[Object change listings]
--- START ---

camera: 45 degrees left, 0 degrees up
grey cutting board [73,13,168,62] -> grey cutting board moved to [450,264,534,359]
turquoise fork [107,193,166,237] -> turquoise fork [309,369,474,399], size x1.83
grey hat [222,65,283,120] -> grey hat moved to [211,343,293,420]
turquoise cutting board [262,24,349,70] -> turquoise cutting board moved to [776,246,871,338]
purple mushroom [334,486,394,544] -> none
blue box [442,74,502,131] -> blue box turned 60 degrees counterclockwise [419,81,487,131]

--- END ---
--- START ---

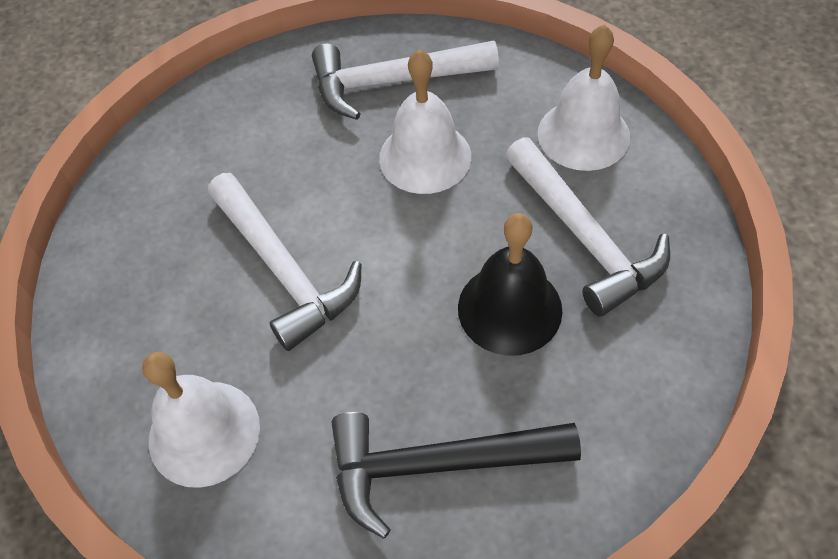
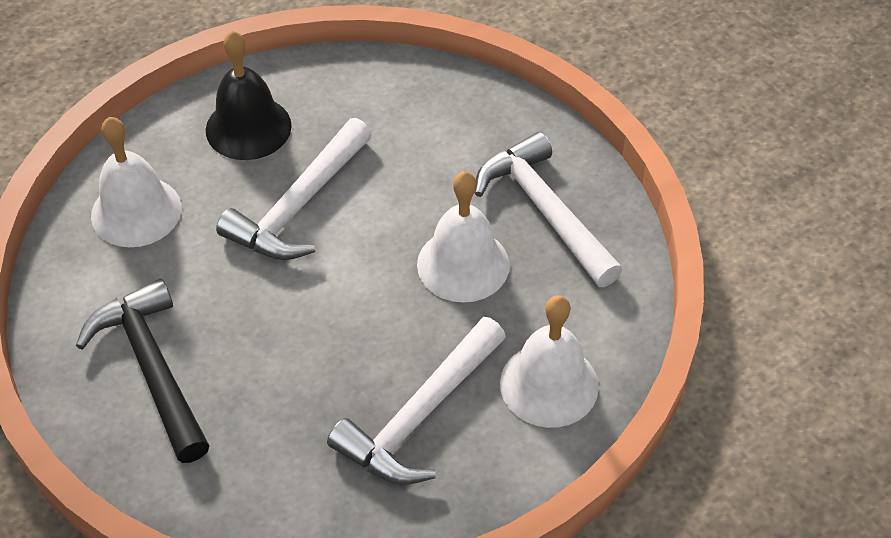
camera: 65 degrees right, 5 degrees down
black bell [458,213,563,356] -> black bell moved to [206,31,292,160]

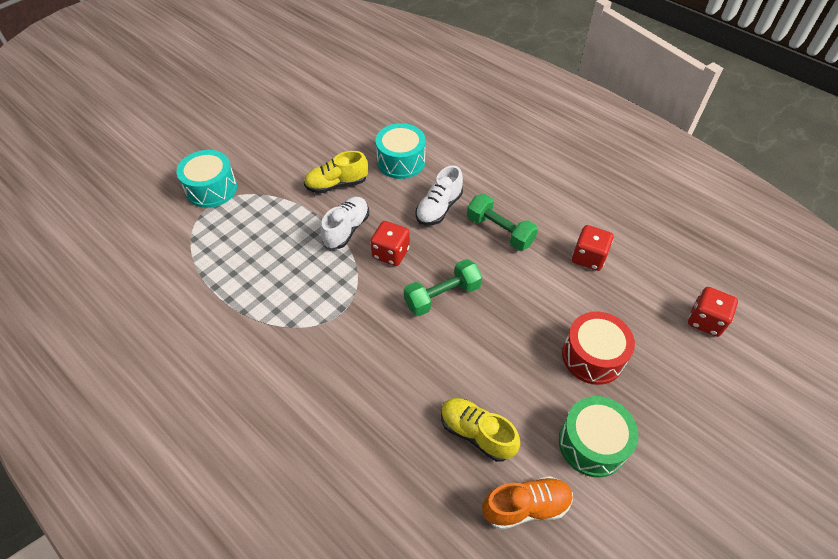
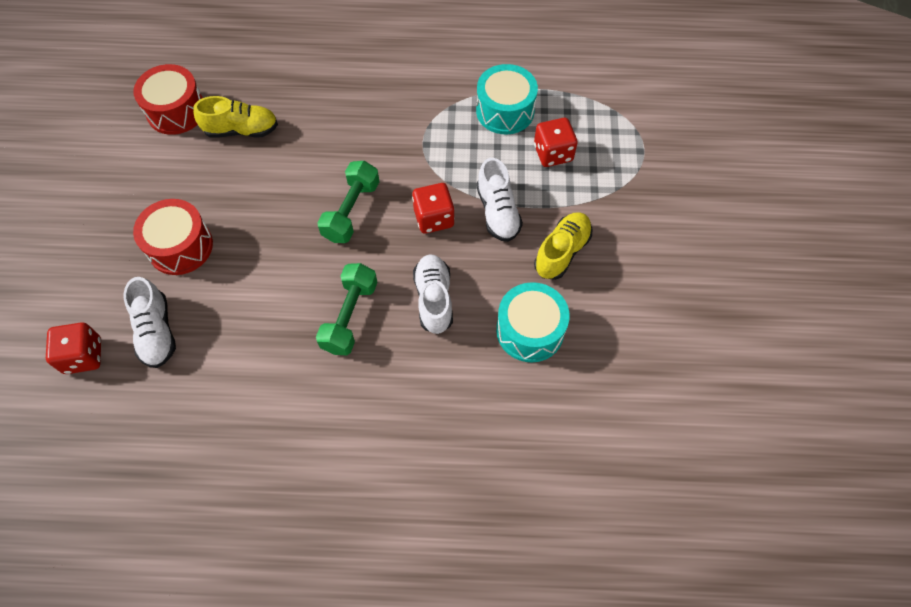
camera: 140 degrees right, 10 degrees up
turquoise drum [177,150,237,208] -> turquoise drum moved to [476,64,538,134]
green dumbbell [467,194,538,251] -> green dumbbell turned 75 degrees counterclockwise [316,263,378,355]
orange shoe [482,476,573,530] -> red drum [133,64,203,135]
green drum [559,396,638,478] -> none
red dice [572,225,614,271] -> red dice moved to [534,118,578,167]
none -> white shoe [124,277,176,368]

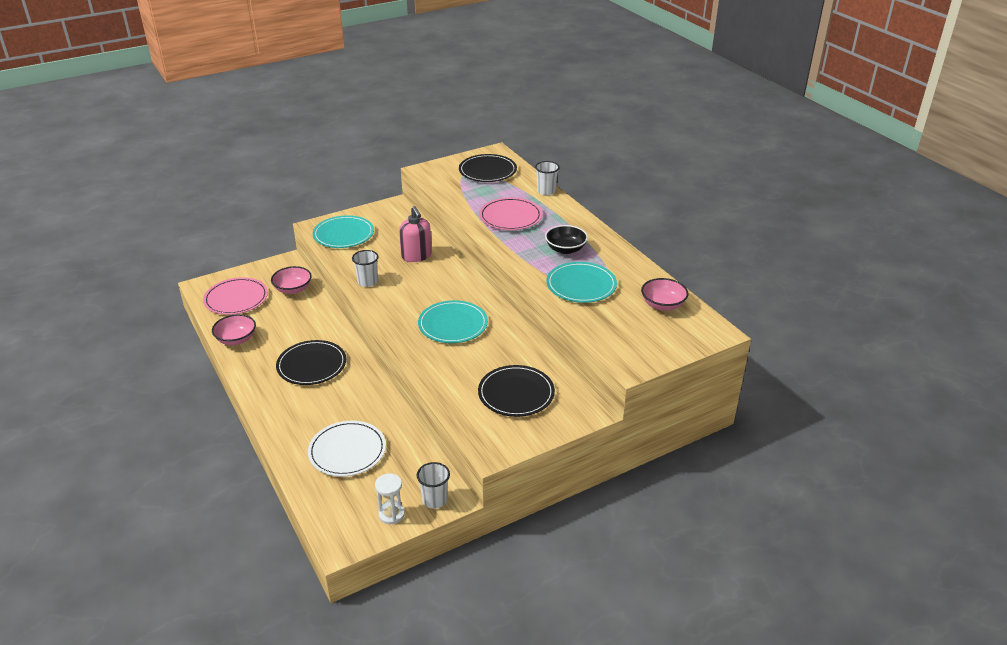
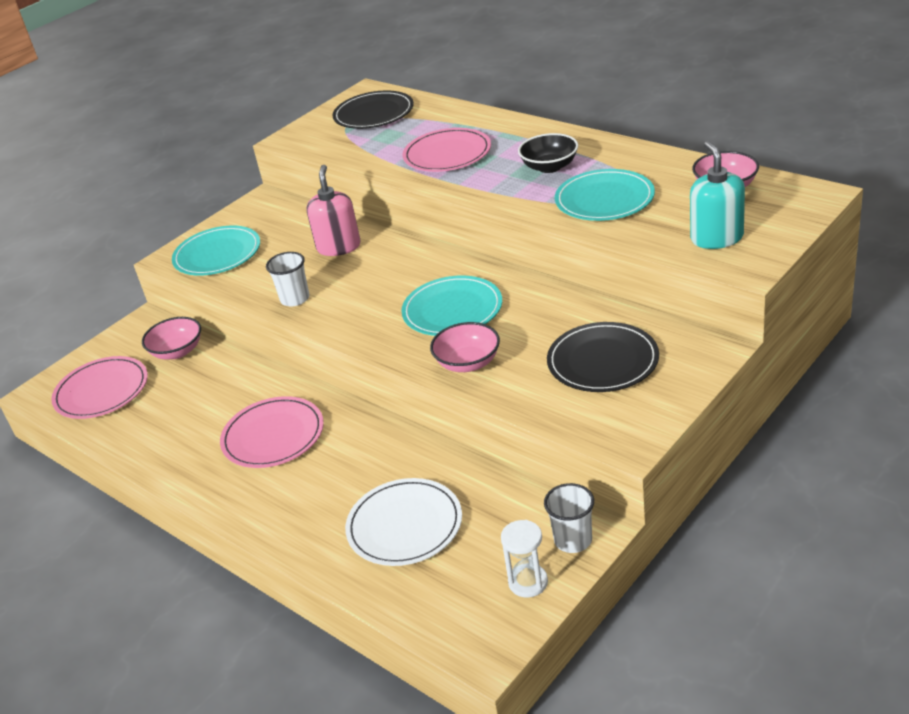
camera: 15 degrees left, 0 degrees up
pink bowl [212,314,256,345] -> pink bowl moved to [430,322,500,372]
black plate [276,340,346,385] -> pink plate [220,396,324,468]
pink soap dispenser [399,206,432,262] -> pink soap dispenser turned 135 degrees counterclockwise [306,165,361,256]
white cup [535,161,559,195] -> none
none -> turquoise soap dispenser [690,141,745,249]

--- END ---

Job:
Work out how many lines above contain "board", then write only that number.

Completed exercise:
2